§ What you need to do: The expected response is a copy of every line in the entries below that includes the word "SOIL".

§ Input data:
────────────────

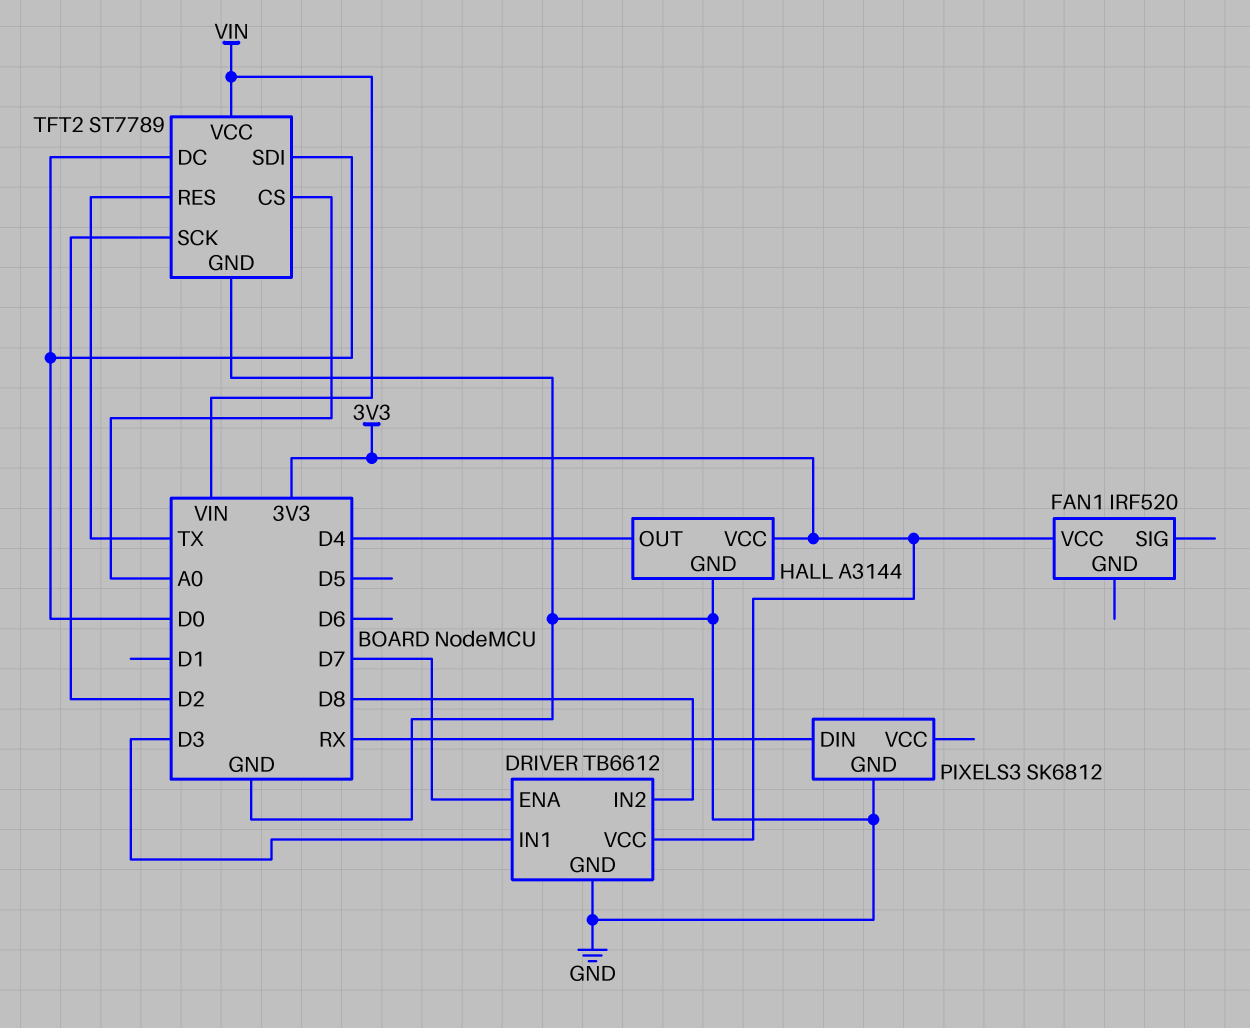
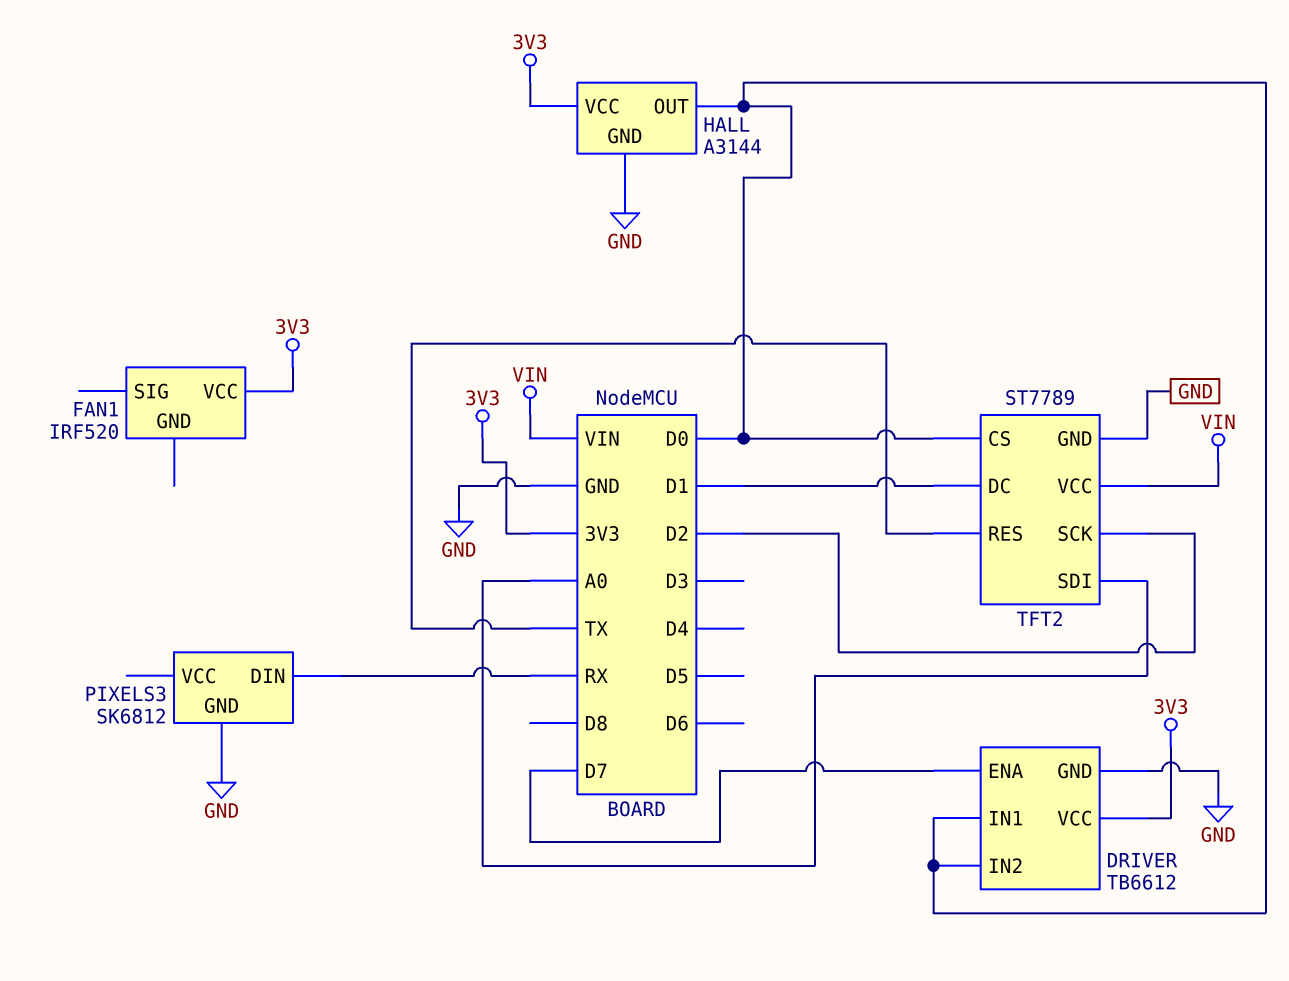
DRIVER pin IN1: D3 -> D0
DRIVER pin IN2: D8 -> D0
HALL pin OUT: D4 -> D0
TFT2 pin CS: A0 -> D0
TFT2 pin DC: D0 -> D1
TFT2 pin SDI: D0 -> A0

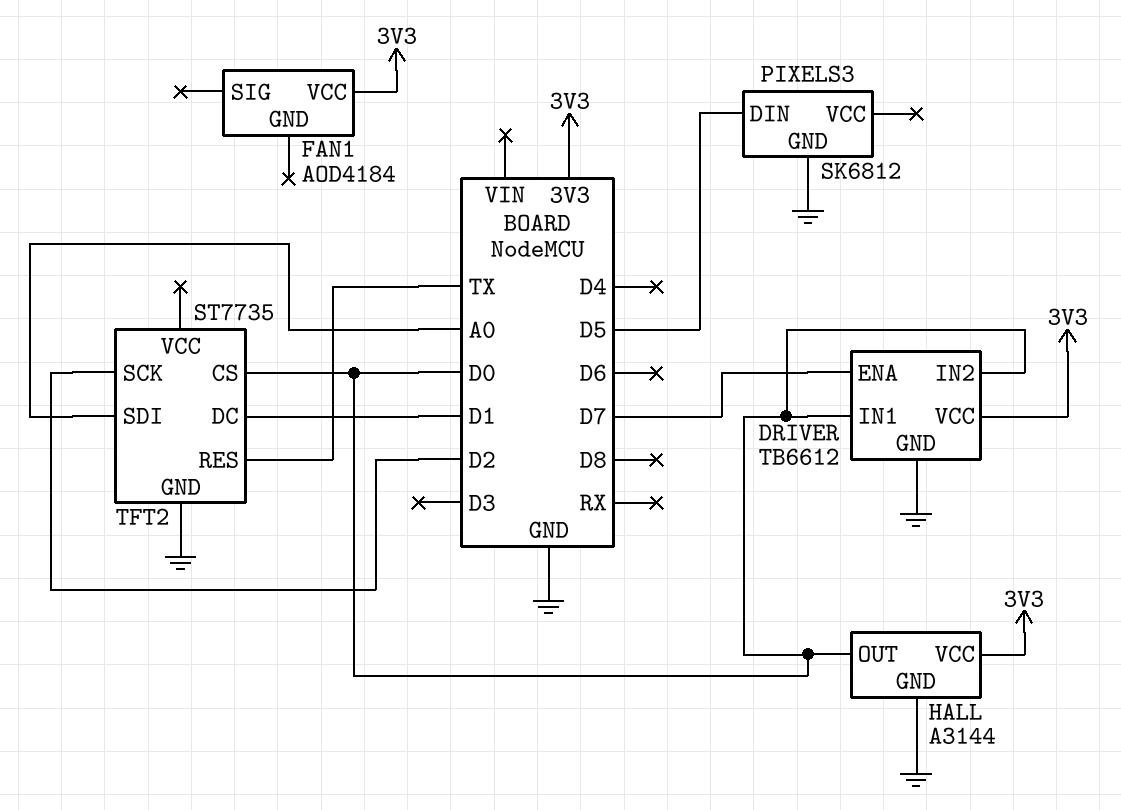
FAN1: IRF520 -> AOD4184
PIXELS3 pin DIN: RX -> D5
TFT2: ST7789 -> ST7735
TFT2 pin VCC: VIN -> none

────────────────

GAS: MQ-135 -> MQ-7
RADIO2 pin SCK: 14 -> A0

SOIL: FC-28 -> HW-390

────────────────

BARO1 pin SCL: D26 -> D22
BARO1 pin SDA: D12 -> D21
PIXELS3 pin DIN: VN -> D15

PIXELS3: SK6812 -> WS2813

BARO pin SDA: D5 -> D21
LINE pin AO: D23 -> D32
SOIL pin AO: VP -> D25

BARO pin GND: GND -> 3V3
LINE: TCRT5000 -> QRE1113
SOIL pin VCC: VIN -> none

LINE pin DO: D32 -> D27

────────────────

§ Task result:
SOIL: FC-28 -> HW-390
SOIL pin AO: VP -> D25
SOIL pin VCC: VIN -> none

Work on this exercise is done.